Segment Start: Recorded data

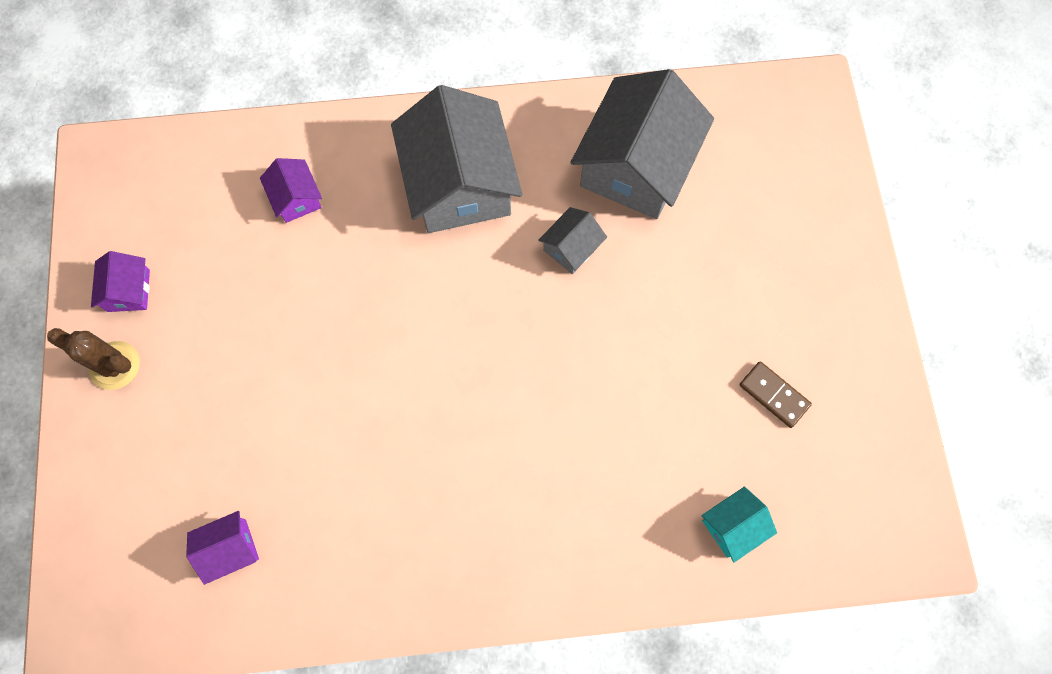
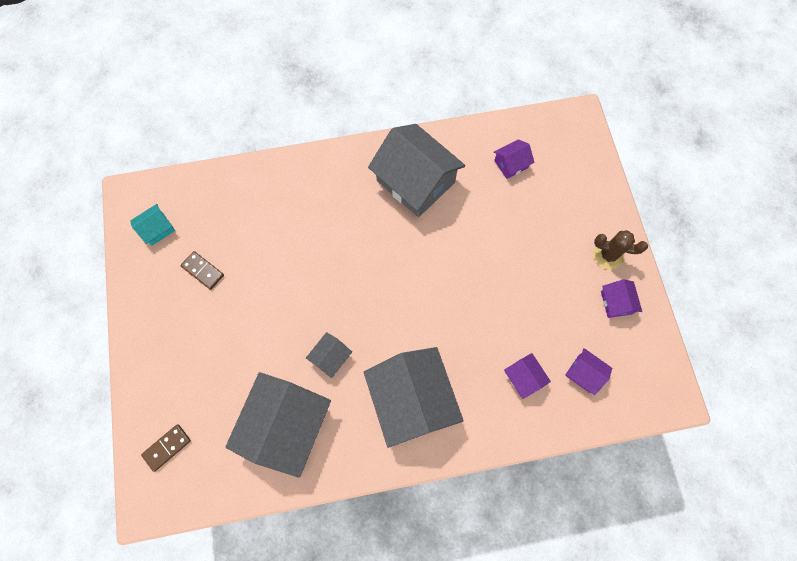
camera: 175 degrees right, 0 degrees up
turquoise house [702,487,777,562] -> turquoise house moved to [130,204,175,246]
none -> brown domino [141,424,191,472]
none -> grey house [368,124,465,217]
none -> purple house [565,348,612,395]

Segment End: Recorded data

* [Description of the task]: Set down the complete material exactly, but do not include the images.

* [Final answer]:
camera: 175 degrees right, 0 degrees up
turquoise house [702,487,777,562] -> turquoise house moved to [130,204,175,246]
none -> brown domino [141,424,191,472]
none -> grey house [368,124,465,217]
none -> purple house [565,348,612,395]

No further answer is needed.